**Information provided**
┄┄┄┄┄┄┄┄┄┄┄┄┄┄┄┄┄┄┄┄
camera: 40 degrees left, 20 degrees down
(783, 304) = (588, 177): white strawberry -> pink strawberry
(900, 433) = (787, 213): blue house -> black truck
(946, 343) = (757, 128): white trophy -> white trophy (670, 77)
┄┄┄┄┄┄┄┄┄┄┄┄┄┄┄┄┄┄┄┄
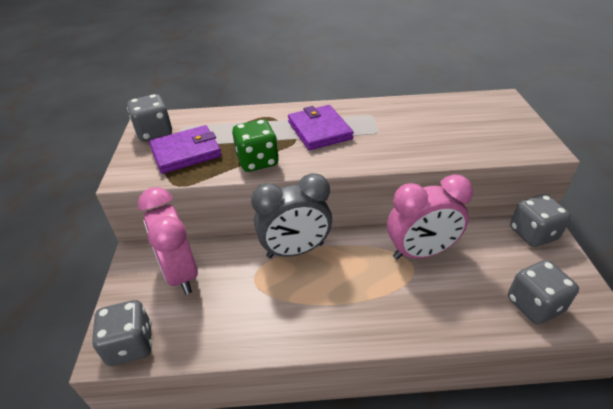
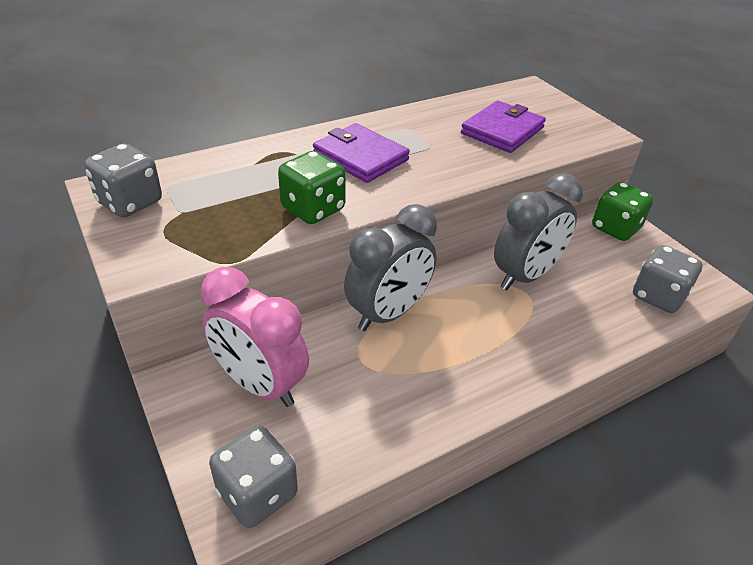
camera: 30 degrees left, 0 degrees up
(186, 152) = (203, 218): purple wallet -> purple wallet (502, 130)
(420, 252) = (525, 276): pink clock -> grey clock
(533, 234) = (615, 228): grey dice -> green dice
┄┄┄┄┄┄┄┄┄┄┄┄┄┄┄┄┄┄┄┄
**About this task**
Copy each line of the records above that carries the word "grey".

**Exercise answer**
(420, 252) = (525, 276): pink clock -> grey clock
(533, 234) = (615, 228): grey dice -> green dice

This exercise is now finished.